** Task description **
All of the data that follows should be retyped exactly, please, except the pictures.

[Exercise data Boundary: Start]

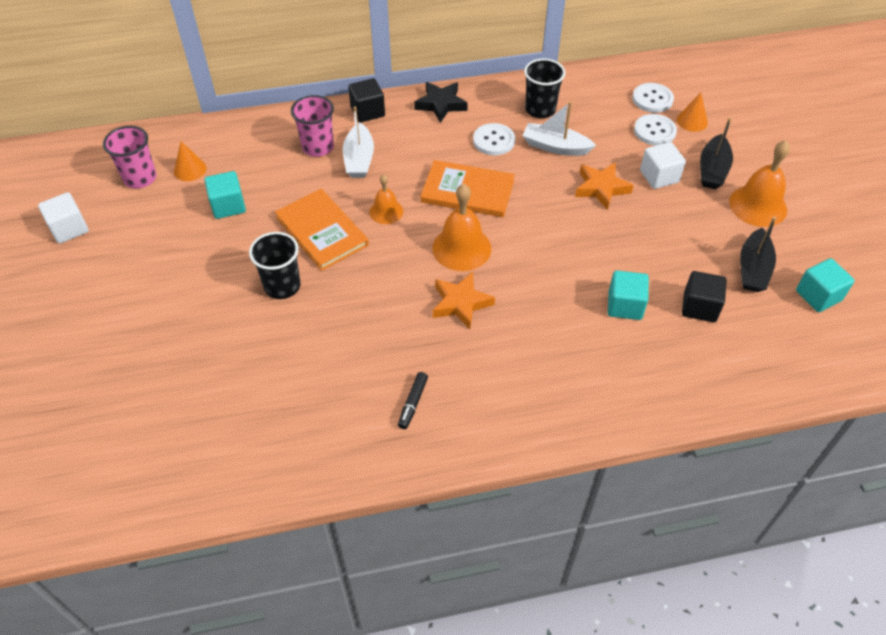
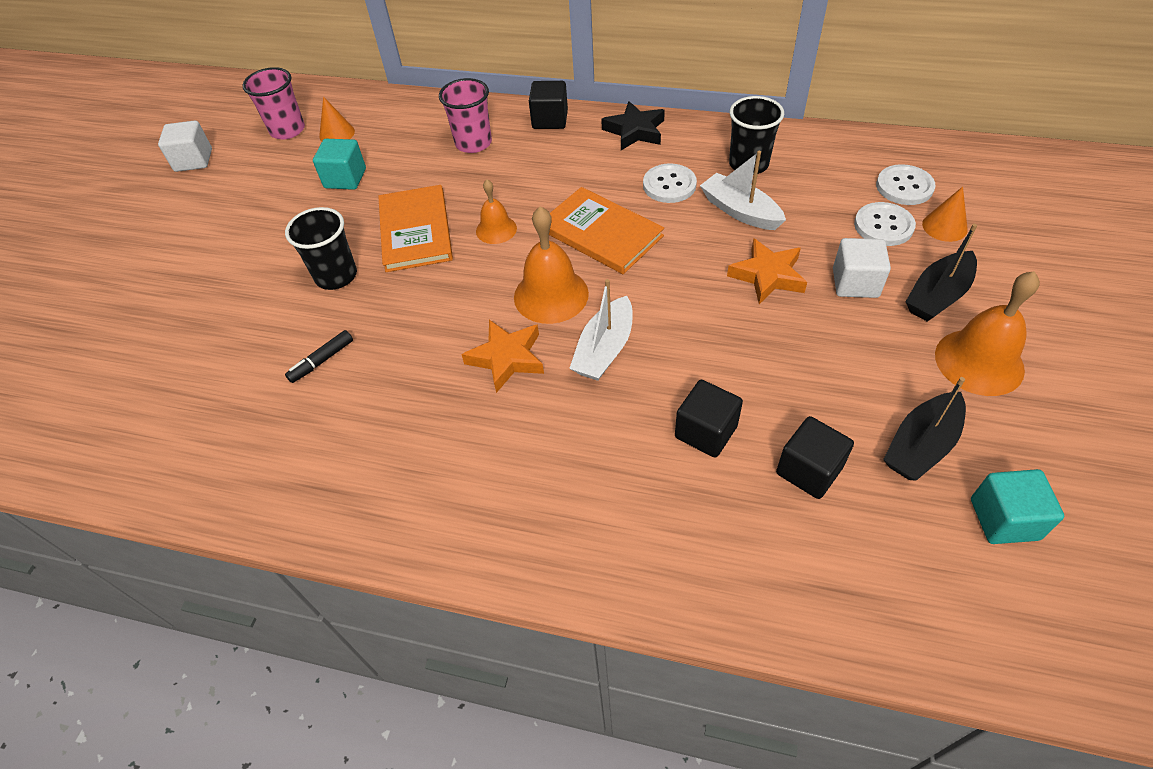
camera: 30 degrees right, 0 degrees up
(359, 159) = (506, 166): white boat -> white boat (604, 349)
(412, 403) = (374, 456): black marker -> black marker (321, 361)
(625, 305) = (706, 432): turquoise cube -> black cube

[Exercise data Boundary: End]

** Finished task **
camera: 30 degrees right, 0 degrees up
(359, 159) = (506, 166): white boat -> white boat (604, 349)
(412, 403) = (374, 456): black marker -> black marker (321, 361)
(625, 305) = (706, 432): turquoise cube -> black cube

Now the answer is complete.